■ PROBLEM DESCRIPTION: Please return only the lines from the one holding "camera: 70 degrees left, 20 degrees up" through the one holding "turquoise fork [393,157,479,180]", exactly as they appear in the records below, both ends included.

■ PROVIDED MATERIAL:

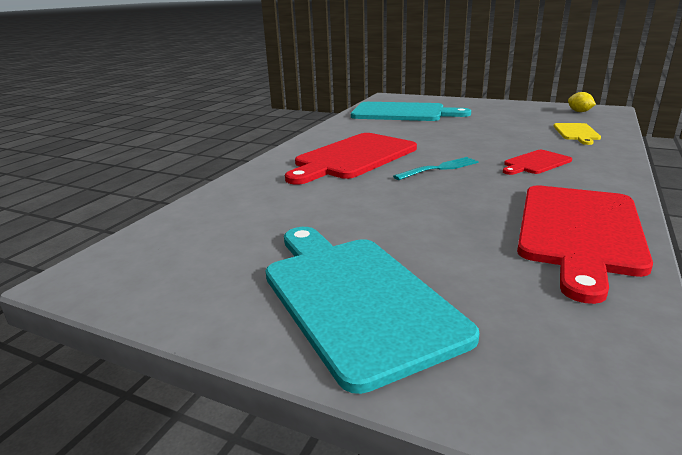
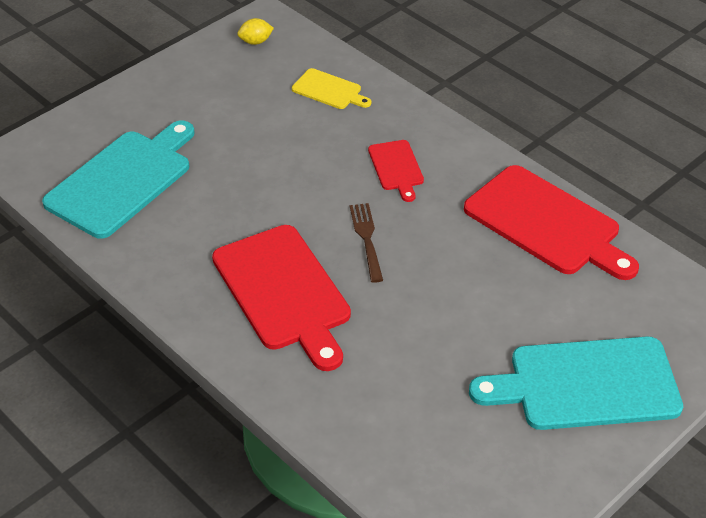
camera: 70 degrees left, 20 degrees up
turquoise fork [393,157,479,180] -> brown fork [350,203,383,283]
* * *
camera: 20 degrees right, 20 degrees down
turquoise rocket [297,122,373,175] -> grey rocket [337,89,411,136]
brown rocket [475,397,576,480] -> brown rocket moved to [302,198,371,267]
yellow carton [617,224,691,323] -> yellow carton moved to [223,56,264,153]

■ OUTPUT OF THE EXERCISE:
camera: 70 degrees left, 20 degrees up
turquoise fork [393,157,479,180] -> brown fork [350,203,383,283]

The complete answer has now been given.